Object matching data:
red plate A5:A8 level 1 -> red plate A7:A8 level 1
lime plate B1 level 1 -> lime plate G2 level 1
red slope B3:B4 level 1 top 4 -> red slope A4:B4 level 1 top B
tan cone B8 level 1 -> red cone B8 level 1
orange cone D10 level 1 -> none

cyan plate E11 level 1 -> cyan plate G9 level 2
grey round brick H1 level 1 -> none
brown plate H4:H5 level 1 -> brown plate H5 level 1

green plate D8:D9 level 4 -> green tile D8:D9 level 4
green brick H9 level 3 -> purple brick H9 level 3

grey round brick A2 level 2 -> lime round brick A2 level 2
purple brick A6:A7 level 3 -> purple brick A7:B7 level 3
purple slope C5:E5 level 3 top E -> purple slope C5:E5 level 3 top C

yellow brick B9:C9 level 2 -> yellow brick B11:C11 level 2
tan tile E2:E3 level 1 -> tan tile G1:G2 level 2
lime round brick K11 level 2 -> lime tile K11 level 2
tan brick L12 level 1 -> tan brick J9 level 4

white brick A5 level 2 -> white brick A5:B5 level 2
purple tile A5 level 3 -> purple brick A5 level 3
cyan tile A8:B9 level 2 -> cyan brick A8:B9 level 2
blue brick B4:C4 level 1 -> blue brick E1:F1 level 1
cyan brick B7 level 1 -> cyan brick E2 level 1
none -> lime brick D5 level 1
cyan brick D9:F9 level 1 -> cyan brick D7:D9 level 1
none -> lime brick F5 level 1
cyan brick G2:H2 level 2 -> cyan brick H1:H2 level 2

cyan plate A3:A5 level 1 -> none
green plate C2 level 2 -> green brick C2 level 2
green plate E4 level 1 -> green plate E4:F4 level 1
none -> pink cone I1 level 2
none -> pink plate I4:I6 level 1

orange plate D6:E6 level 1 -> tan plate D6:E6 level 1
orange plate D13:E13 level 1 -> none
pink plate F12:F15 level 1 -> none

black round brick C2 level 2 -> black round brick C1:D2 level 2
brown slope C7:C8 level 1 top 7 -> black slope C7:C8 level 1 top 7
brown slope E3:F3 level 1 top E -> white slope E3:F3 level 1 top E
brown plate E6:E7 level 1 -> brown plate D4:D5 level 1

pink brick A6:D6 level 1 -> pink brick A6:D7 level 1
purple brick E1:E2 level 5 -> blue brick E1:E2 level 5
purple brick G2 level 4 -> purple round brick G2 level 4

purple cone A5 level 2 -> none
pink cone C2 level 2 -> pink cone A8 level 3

▸ **Problem details**
The exercise is to copy out every line above that has the word "orange" in it.

▸ **Written response**
orange cone D10 level 1 -> none
orange plate D6:E6 level 1 -> tan plate D6:E6 level 1
orange plate D13:E13 level 1 -> none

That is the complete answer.